Your task: Pictures stay out; everything else in the records below gets copied exactly.
----------
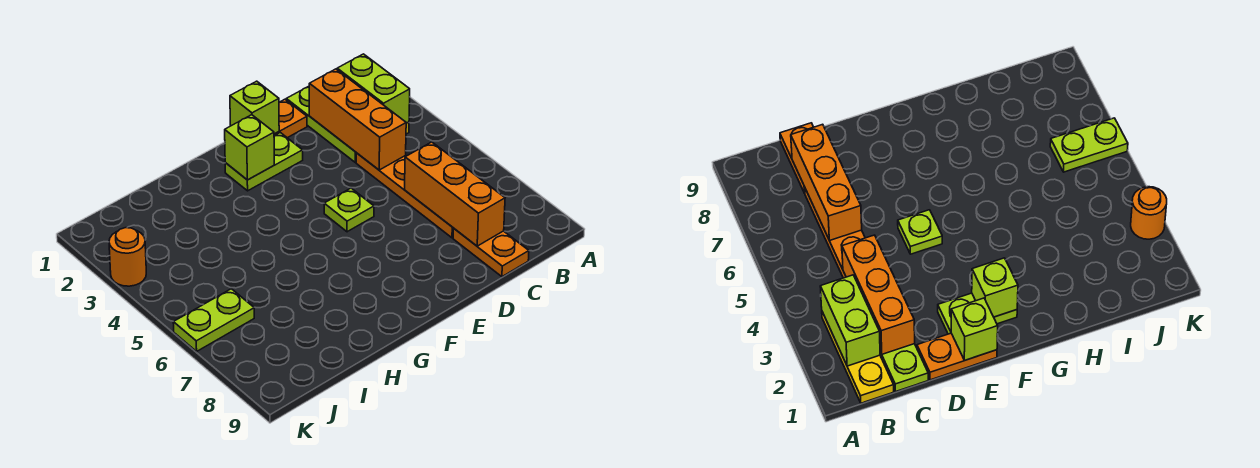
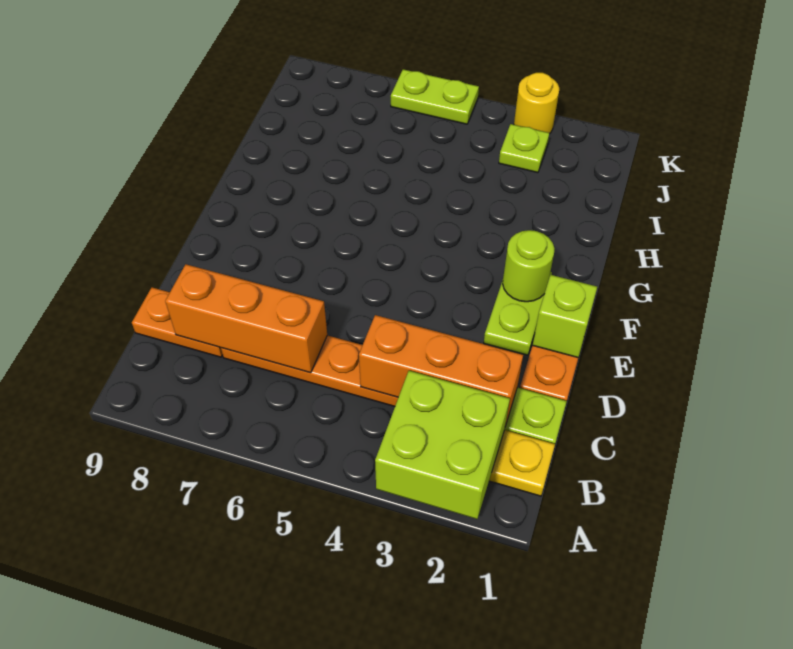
lime brick B2:B3 level 2 -> lime brick A2:B3 level 2
lime plate E5 level 1 -> lime plate J3 level 1
lime brick F2 level 2 -> lime round brick F2 level 2
lime plate J6:K6 level 1 -> lime plate K5:K6 level 1
orange round brick K3 level 1 -> yellow round brick K3 level 1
----------
Answer to this task:
lime brick B2:B3 level 2 -> lime brick A2:B3 level 2
lime plate E5 level 1 -> lime plate J3 level 1
lime brick F2 level 2 -> lime round brick F2 level 2
lime plate J6:K6 level 1 -> lime plate K5:K6 level 1
orange round brick K3 level 1 -> yellow round brick K3 level 1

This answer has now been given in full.